:: AIM OF THE TASK ::
Read the lines below. Copy out any that hold the string "brick".

:: SOURCE DATA ::
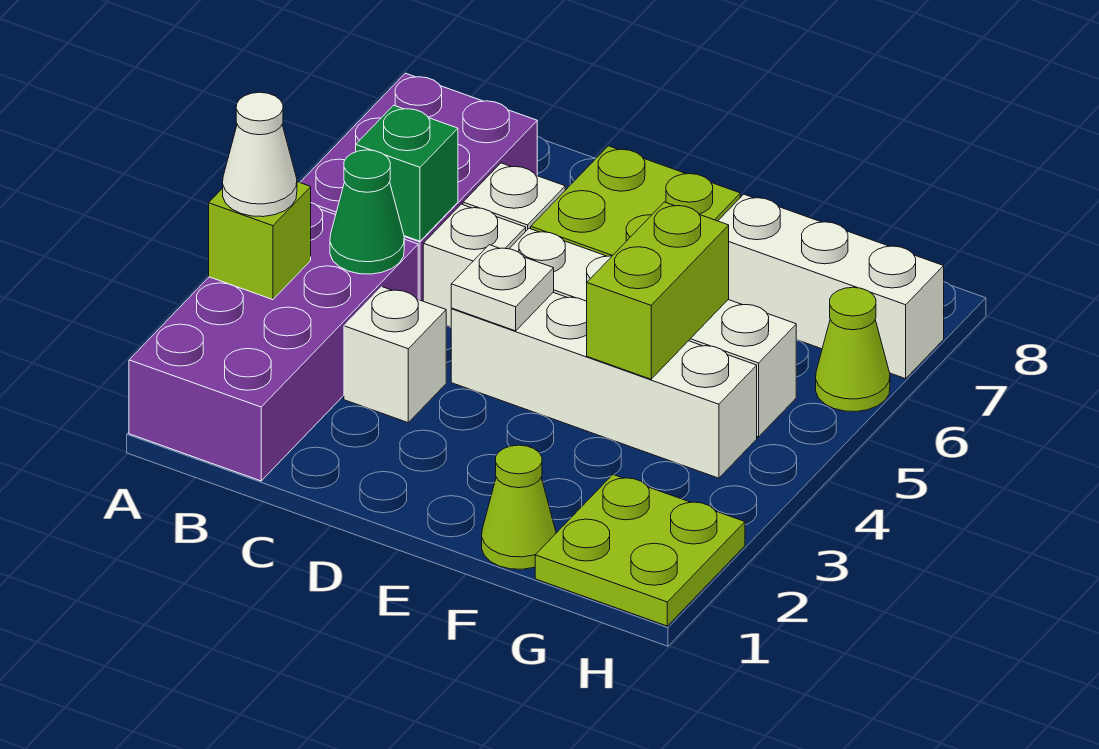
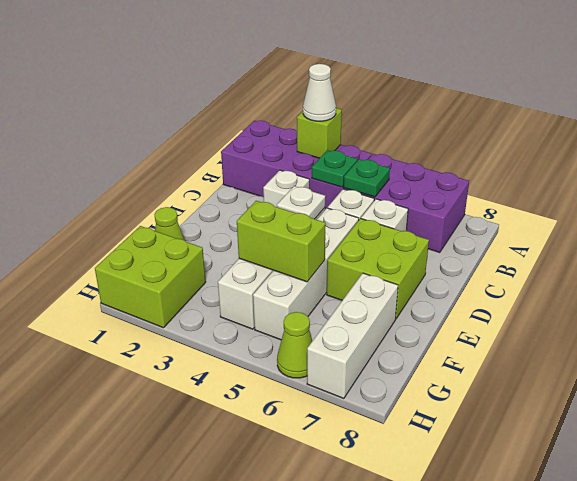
green cone B4 level 2 -> green plate B4 level 2
green brick B5 level 2 -> green plate B5 level 2
lime plate G1:H2 level 1 -> lime brick G1:H2 level 1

:: TASK RESULT ::
green brick B5 level 2 -> green plate B5 level 2
lime plate G1:H2 level 1 -> lime brick G1:H2 level 1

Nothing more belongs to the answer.